* _INSTRUCTIONS FOR THE TASK_: The reply should consist solely of the lines from the one that holds "LED: white -> green" through the last line of the material, reproduced exactly; no pictures belong in it.
----------------------------------------
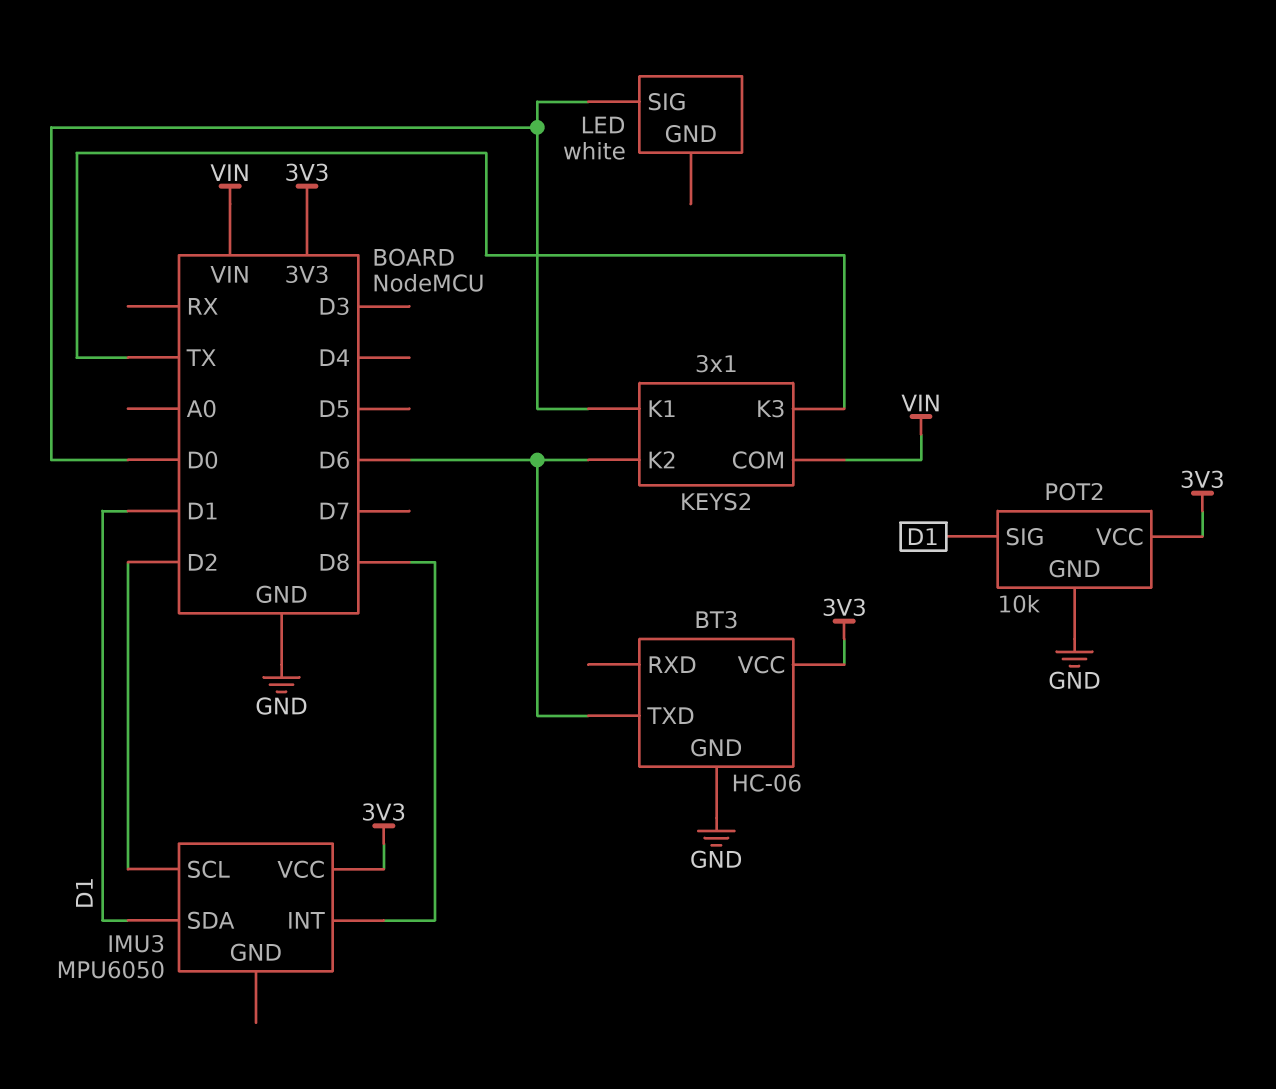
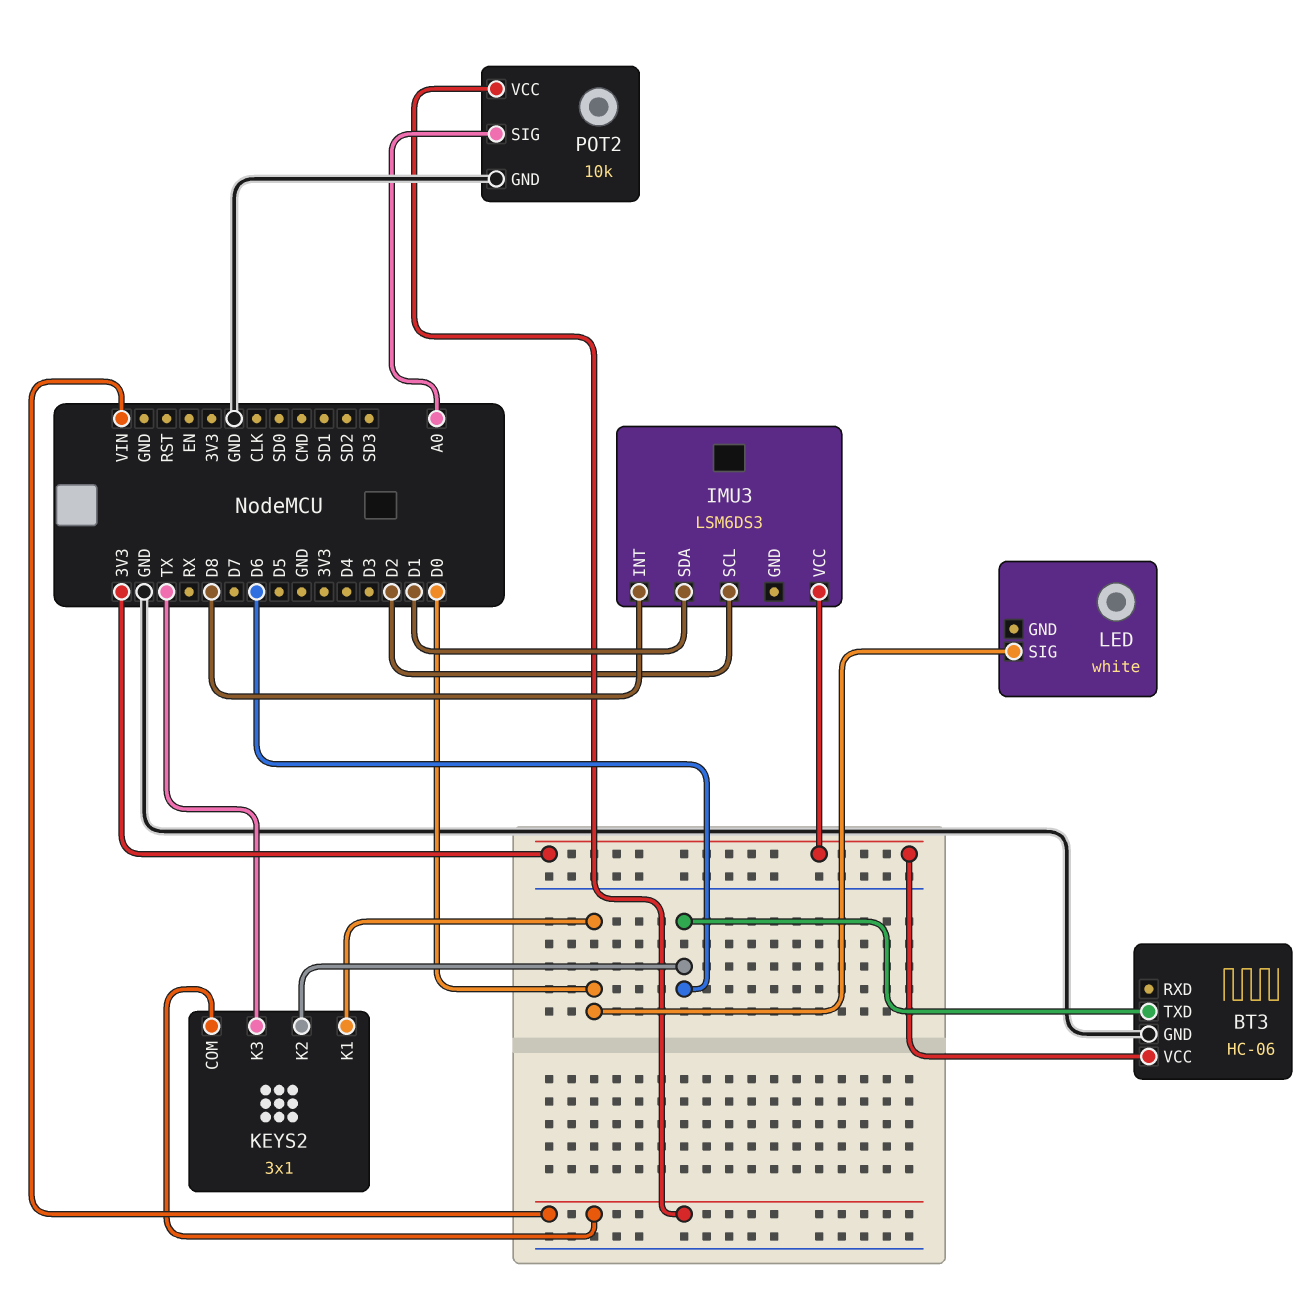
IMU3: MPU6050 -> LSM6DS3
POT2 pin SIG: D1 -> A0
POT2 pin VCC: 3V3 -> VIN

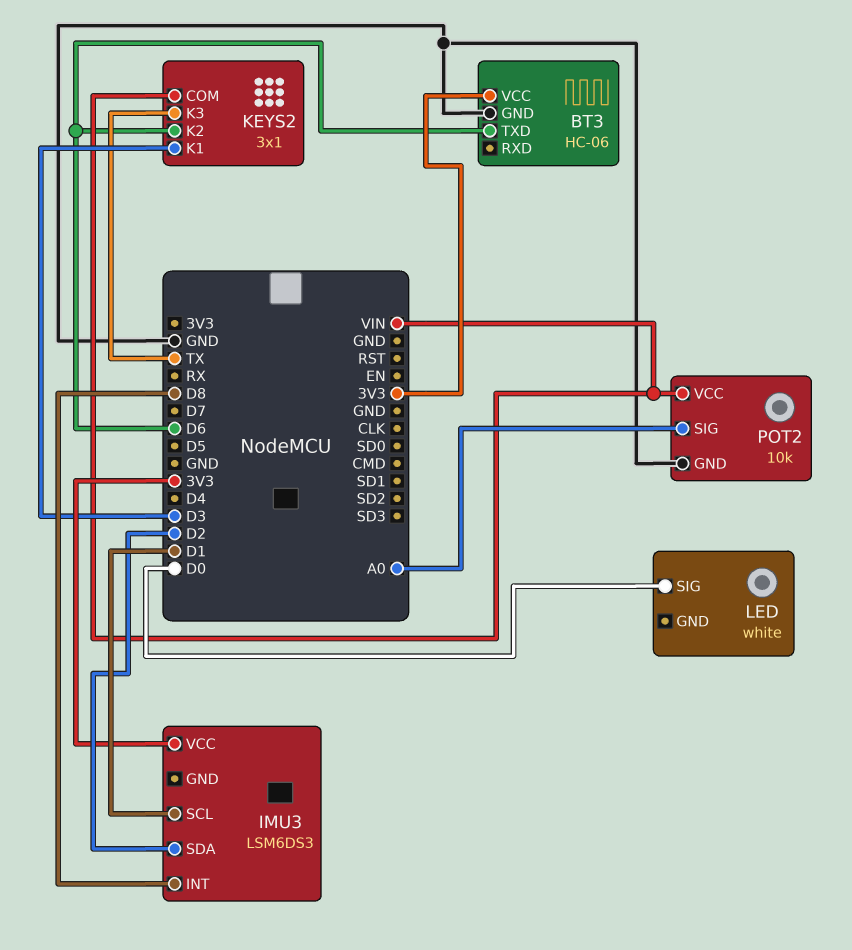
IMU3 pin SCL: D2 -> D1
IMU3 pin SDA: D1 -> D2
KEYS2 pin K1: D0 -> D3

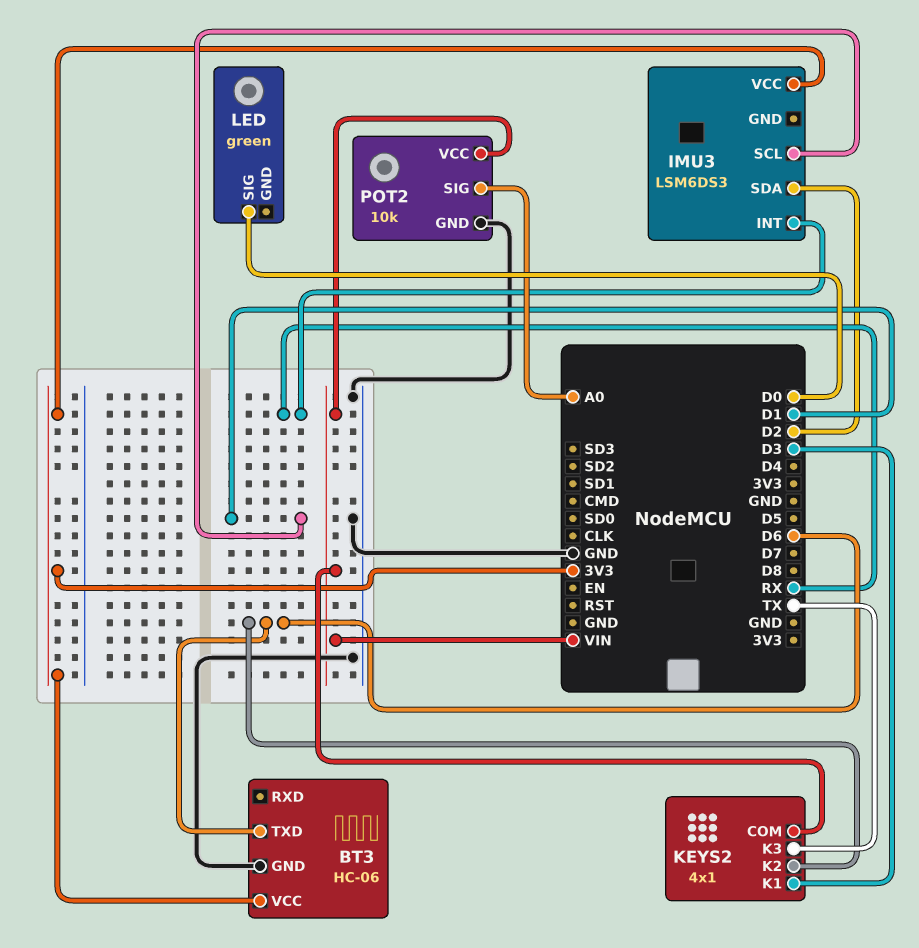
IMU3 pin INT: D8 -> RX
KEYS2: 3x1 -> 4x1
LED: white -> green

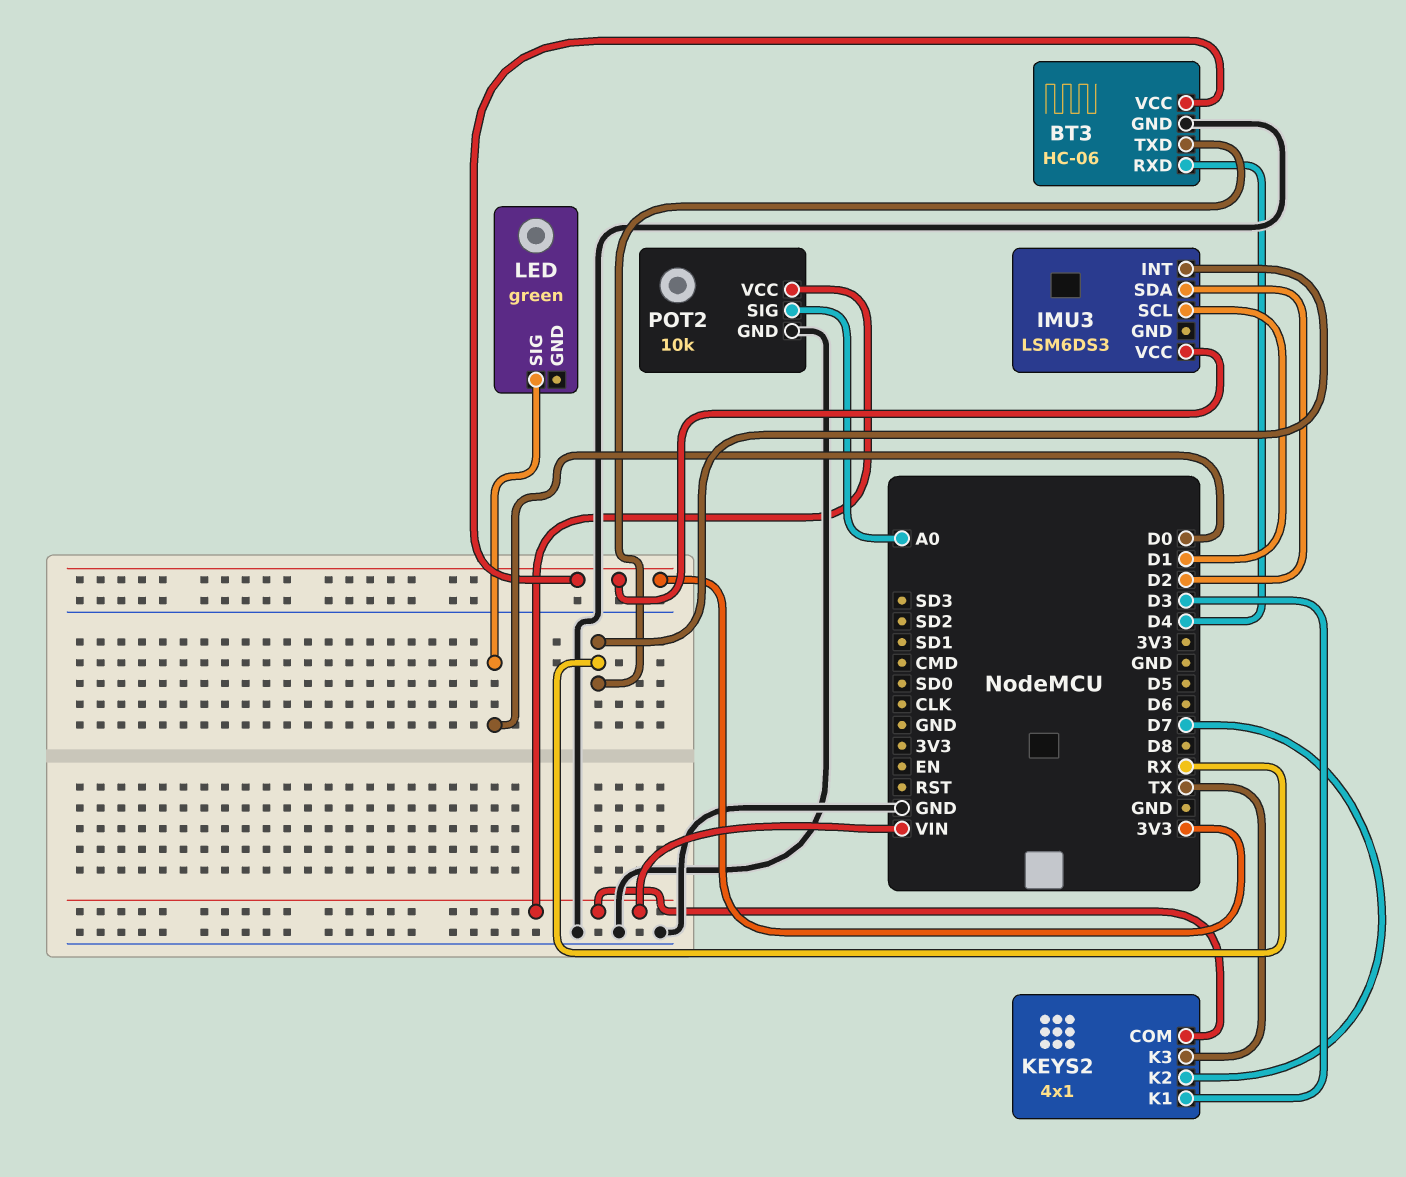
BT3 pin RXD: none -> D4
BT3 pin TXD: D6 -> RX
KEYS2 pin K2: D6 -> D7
----------------------------------------
* _EXERCISE RESULT_:
LED: white -> green

BT3 pin RXD: none -> D4
BT3 pin TXD: D6 -> RX
KEYS2 pin K2: D6 -> D7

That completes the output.